=== REQUIRED ACTION ===
When you find the line that contains "Click on each", restate it and all lines after it exactly, stopping at the end of the material.

###

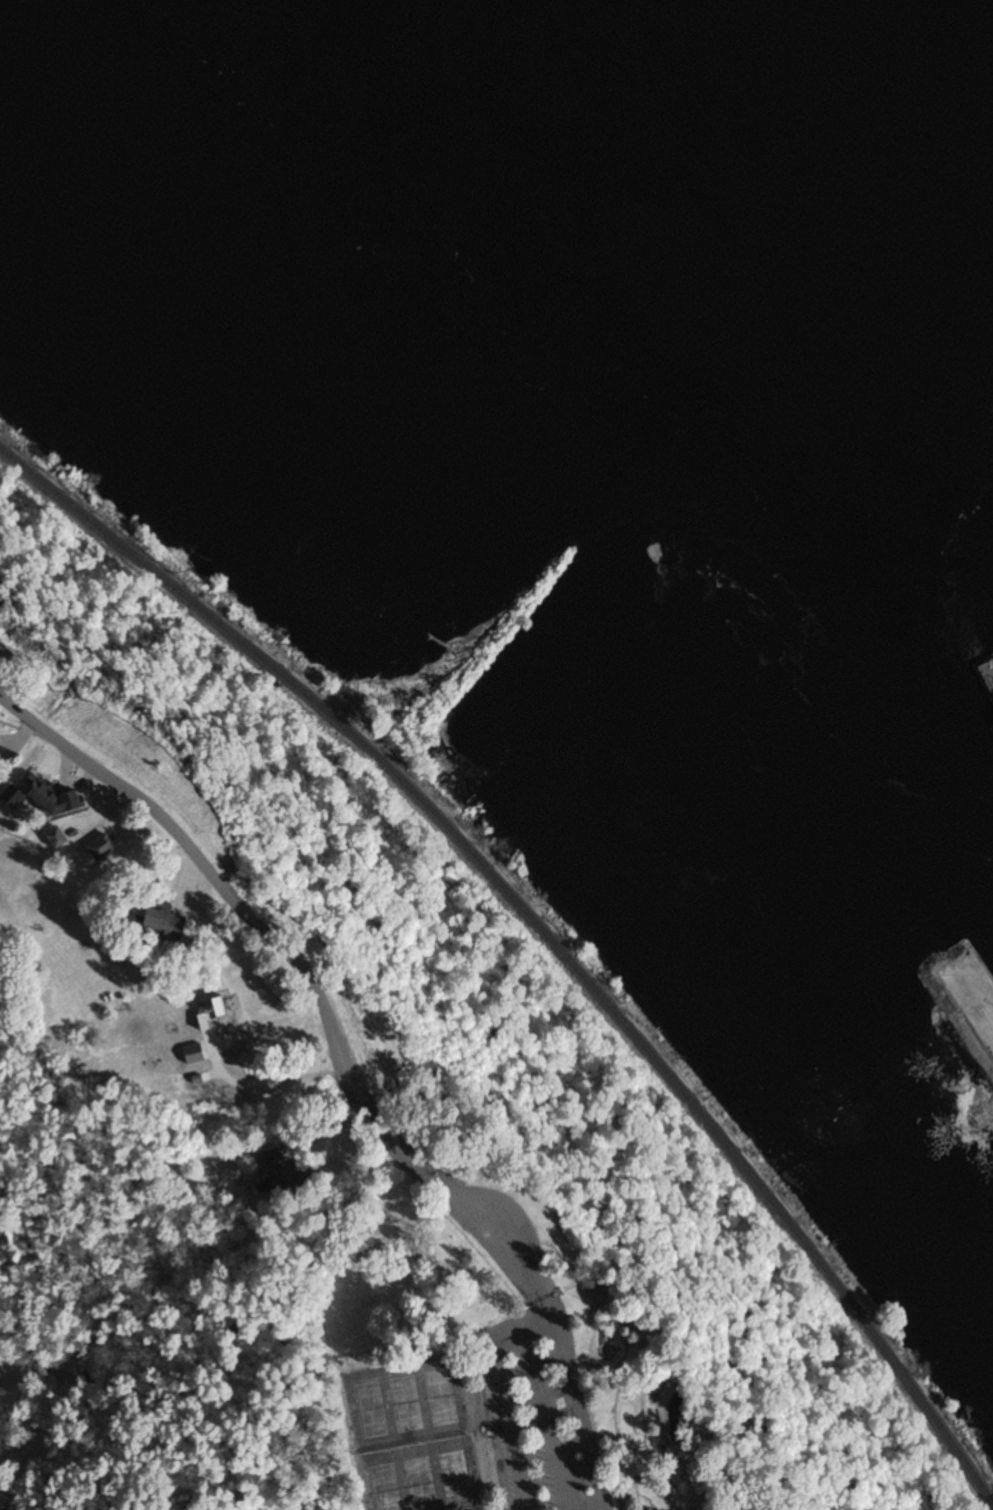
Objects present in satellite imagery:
river: (921, 187)
building: (4, 741)
building: (68, 804)
building: (67, 842)
building: (116, 852)
building: (181, 928)
railway: (545, 933)
road: (308, 964)
building: (225, 1012)
building: (198, 1056)
building: (274, 1167)
parking lot: (513, 1231)
park: (433, 1341)
park: (442, 1397)
road: (584, 1400)
park: (404, 1404)
road: (544, 1404)
park: (367, 1410)
parking lot: (547, 1410)
park: (456, 1474)
park: (417, 1477)
park: (380, 1480)
road: (701, 1487)

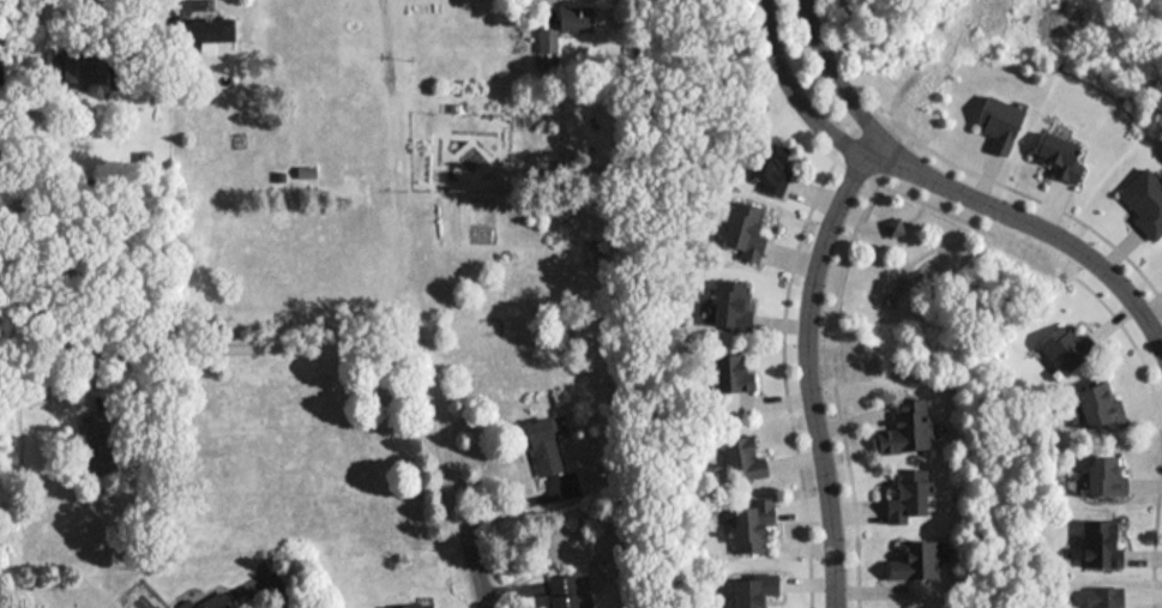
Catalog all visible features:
road: (544, 14)
building: (578, 18)
building: (219, 29)
road: (140, 33)
building: (85, 68)
building: (1, 72)
road: (835, 78)
road: (794, 96)
building: (1065, 159)
building: (773, 167)
building: (308, 174)
road: (1036, 226)
building: (746, 232)
road: (139, 348)
road: (403, 348)
road: (809, 372)
building: (735, 375)
building: (1103, 406)
building: (908, 428)
building: (98, 444)
building: (546, 448)
building: (743, 459)
building: (1108, 474)
building: (913, 494)
building: (755, 525)
building: (1104, 542)
road: (470, 557)
building: (916, 559)
road: (280, 589)
building: (567, 590)
building: (1108, 596)
building: (219, 601)
building: (410, 605)
building: (924, 607)

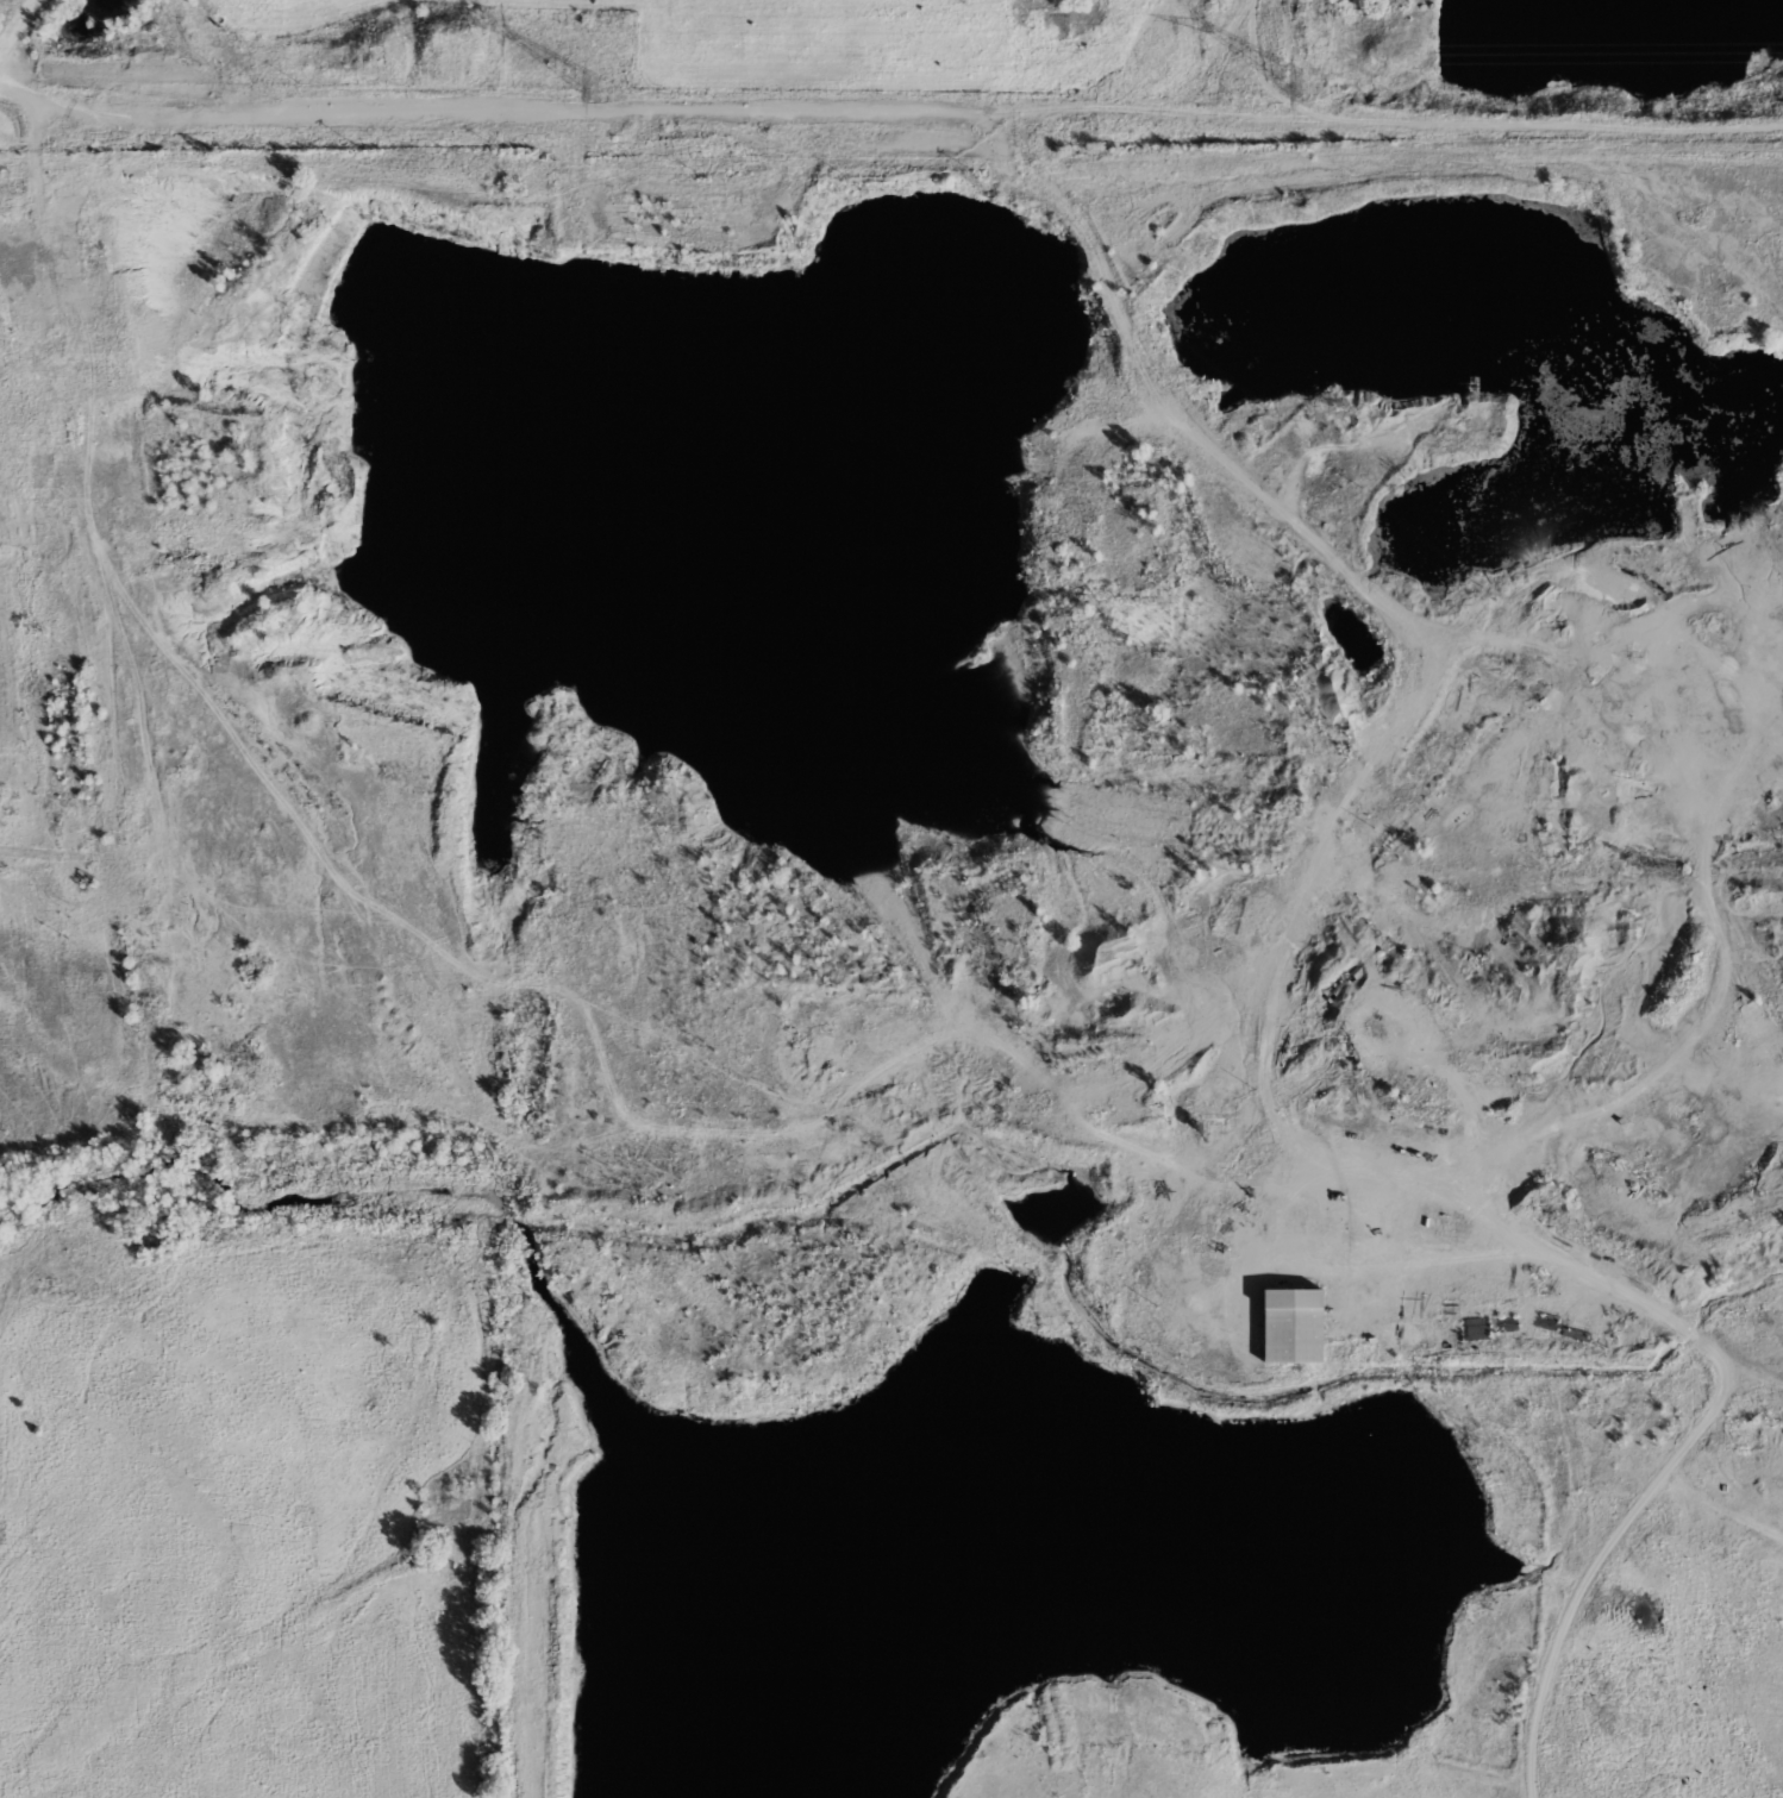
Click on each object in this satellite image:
road: (18, 30)
power tower: (1292, 79)
power tower: (591, 85)
road: (25, 91)
road: (917, 109)
building: (87, 226)
building: (657, 226)
building: (75, 292)
road: (1540, 1237)
building: (1289, 1323)
road: (1604, 1555)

###

=== EXERCISE RESULT ===
Click on each object in this satellite image:
road: (18, 30)
power tower: (1292, 79)
power tower: (591, 85)
road: (25, 91)
road: (917, 109)
building: (87, 226)
building: (657, 226)
building: (75, 292)
road: (1540, 1237)
building: (1289, 1323)
road: (1604, 1555)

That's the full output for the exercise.